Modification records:
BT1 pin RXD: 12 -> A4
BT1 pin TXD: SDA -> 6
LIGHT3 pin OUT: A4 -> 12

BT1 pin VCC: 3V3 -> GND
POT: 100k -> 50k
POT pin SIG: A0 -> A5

- Your instructions -
Please reproduce each record precisely as written.

- Solution to this problem -
BT1 pin RXD: 12 -> A4
BT1 pin TXD: SDA -> 6
LIGHT3 pin OUT: A4 -> 12

BT1 pin VCC: 3V3 -> GND
POT: 100k -> 50k
POT pin SIG: A0 -> A5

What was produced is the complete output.